Data excerpts
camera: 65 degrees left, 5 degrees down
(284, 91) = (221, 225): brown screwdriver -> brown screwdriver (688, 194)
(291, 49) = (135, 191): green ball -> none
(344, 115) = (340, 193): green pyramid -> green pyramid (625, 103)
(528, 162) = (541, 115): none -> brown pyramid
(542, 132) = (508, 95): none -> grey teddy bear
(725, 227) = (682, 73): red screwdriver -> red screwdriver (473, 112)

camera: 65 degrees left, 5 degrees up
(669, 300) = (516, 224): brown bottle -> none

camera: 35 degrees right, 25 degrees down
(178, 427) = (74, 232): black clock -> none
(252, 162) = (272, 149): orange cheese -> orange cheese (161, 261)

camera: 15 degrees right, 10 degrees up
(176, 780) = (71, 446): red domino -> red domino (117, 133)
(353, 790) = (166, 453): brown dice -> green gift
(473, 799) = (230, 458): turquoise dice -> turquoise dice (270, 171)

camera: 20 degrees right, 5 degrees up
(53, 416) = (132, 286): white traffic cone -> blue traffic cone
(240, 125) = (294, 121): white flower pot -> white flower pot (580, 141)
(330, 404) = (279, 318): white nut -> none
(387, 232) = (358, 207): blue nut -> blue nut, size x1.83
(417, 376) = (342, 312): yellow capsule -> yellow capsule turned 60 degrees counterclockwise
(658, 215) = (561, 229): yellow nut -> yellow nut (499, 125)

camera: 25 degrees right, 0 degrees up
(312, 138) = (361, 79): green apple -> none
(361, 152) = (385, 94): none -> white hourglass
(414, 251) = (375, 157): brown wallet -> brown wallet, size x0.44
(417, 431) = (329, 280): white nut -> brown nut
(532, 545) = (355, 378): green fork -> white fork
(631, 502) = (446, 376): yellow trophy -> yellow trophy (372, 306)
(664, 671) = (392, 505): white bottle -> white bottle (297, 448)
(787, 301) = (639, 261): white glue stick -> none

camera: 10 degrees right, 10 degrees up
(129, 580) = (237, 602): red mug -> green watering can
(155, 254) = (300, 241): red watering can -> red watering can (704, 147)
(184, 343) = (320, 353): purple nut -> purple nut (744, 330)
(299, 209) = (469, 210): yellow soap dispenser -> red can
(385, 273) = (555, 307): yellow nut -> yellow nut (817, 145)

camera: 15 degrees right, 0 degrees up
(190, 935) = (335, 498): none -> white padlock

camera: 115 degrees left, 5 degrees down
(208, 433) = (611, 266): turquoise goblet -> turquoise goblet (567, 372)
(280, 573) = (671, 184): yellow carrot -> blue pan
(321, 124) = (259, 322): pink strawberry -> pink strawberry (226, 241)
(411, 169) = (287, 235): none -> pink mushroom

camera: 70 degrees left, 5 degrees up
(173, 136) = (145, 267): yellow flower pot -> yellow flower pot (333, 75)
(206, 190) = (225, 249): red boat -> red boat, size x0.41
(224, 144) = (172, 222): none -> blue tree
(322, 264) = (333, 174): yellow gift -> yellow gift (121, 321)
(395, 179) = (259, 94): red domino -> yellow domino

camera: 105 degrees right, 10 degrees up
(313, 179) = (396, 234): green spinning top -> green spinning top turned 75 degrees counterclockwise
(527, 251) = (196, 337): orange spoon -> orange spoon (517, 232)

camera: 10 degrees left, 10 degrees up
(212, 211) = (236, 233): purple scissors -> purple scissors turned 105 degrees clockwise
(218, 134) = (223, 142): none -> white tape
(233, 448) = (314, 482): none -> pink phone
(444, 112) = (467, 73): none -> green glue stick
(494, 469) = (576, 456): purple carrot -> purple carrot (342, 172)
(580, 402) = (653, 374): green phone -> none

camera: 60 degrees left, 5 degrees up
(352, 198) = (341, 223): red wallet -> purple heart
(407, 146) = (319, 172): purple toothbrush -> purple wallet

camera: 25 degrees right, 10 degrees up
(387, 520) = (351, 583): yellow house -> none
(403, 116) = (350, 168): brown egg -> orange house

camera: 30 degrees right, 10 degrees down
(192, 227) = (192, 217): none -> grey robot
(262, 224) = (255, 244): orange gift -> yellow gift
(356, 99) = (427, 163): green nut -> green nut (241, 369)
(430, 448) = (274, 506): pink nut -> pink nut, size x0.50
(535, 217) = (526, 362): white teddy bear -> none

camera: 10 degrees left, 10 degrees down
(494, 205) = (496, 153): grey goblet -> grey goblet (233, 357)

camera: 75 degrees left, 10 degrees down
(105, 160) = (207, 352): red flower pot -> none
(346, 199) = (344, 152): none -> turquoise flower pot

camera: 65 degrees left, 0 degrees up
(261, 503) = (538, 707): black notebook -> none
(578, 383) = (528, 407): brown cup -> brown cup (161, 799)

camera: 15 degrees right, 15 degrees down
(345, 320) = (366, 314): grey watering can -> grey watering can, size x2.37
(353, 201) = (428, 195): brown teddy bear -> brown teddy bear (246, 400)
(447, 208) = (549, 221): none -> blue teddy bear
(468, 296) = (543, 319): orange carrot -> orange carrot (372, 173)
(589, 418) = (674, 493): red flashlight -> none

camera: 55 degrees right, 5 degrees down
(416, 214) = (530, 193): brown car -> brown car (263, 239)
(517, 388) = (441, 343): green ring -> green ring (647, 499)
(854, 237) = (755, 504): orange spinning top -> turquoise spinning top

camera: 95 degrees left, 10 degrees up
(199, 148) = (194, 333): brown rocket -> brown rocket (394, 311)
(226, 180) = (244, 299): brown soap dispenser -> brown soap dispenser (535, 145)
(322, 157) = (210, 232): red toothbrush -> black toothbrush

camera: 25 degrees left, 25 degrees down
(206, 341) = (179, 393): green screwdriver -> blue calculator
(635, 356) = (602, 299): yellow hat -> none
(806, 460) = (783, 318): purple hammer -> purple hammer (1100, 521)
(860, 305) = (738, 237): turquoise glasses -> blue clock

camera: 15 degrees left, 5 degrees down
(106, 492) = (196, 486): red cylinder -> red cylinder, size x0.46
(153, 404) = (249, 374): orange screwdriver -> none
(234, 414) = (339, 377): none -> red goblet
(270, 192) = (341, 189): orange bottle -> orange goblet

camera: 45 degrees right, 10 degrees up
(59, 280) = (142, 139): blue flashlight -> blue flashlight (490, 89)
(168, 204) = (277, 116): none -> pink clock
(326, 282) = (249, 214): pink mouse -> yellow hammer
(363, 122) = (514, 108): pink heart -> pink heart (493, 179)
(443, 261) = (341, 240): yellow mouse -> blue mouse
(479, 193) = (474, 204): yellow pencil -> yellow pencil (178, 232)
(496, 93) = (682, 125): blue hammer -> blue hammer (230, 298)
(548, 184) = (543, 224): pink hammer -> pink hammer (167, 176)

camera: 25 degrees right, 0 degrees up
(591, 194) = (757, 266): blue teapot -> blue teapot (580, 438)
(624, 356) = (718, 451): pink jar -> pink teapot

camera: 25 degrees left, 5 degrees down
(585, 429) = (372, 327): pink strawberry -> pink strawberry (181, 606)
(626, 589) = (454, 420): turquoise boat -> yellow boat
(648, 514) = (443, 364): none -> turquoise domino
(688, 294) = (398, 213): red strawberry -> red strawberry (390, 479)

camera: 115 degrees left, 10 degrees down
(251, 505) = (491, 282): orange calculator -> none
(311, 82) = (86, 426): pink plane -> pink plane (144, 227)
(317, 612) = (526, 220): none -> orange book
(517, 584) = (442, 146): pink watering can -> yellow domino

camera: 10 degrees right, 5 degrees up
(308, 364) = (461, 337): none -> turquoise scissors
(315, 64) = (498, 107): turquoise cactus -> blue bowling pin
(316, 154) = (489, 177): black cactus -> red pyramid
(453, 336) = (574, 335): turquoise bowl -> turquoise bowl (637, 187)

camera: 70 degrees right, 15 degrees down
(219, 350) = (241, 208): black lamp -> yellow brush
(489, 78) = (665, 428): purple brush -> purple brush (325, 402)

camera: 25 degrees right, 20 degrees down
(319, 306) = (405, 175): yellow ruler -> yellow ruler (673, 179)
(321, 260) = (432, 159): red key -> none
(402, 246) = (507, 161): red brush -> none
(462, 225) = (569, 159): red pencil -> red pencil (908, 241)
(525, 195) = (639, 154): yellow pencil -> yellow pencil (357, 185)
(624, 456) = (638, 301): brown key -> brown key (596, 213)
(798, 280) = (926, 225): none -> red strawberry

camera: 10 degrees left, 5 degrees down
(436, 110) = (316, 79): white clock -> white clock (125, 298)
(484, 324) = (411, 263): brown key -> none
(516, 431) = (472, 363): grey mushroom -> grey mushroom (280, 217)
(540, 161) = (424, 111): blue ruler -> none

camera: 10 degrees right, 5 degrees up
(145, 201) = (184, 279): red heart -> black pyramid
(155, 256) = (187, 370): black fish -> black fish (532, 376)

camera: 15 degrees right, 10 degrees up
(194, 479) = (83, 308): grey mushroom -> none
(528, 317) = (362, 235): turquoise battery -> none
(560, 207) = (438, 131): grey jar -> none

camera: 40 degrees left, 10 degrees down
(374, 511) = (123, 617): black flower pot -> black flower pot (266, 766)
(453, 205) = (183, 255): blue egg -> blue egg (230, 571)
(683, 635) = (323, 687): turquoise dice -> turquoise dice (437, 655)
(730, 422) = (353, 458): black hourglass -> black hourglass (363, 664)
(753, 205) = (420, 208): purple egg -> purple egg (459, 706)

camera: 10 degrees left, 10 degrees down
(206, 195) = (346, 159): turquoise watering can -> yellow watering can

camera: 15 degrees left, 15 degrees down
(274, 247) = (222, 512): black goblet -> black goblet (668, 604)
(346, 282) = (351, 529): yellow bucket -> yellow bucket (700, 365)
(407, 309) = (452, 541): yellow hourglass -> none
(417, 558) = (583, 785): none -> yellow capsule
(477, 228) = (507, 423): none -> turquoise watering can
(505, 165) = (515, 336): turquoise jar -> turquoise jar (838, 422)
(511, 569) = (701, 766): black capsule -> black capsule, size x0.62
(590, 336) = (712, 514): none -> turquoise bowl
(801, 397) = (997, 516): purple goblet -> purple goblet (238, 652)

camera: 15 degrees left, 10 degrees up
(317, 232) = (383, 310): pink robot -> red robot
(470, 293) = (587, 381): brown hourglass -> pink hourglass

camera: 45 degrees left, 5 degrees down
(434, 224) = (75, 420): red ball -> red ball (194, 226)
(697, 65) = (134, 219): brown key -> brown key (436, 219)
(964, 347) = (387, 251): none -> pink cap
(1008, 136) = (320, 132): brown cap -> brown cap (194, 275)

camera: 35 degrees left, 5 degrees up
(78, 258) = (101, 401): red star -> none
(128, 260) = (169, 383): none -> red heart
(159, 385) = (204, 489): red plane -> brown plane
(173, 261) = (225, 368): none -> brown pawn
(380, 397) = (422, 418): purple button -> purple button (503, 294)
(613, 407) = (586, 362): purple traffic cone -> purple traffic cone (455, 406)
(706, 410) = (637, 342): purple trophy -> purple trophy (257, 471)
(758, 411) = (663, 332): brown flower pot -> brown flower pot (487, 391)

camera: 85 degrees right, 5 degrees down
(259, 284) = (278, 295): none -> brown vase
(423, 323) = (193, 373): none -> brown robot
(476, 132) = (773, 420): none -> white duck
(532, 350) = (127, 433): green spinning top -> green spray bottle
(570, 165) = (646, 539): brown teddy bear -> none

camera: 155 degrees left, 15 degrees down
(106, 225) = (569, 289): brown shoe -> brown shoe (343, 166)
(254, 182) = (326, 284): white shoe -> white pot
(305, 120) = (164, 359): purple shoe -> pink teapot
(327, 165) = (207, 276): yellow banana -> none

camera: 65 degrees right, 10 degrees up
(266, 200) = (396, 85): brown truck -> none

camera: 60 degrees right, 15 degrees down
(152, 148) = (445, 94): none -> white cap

About this exercise
Write down exactly every line of the material above up to and including the line containing "(240, 125) = (294, 121): white".

Response
camera: 65 degrees left, 5 degrees down
(284, 91) = (221, 225): brown screwdriver -> brown screwdriver (688, 194)
(291, 49) = (135, 191): green ball -> none
(344, 115) = (340, 193): green pyramid -> green pyramid (625, 103)
(528, 162) = (541, 115): none -> brown pyramid
(542, 132) = (508, 95): none -> grey teddy bear
(725, 227) = (682, 73): red screwdriver -> red screwdriver (473, 112)

camera: 65 degrees left, 5 degrees up
(669, 300) = (516, 224): brown bottle -> none

camera: 35 degrees right, 25 degrees down
(178, 427) = (74, 232): black clock -> none
(252, 162) = (272, 149): orange cheese -> orange cheese (161, 261)

camera: 15 degrees right, 10 degrees up
(176, 780) = (71, 446): red domino -> red domino (117, 133)
(353, 790) = (166, 453): brown dice -> green gift
(473, 799) = (230, 458): turquoise dice -> turquoise dice (270, 171)

camera: 20 degrees right, 5 degrees up
(53, 416) = (132, 286): white traffic cone -> blue traffic cone
(240, 125) = (294, 121): white flower pot -> white flower pot (580, 141)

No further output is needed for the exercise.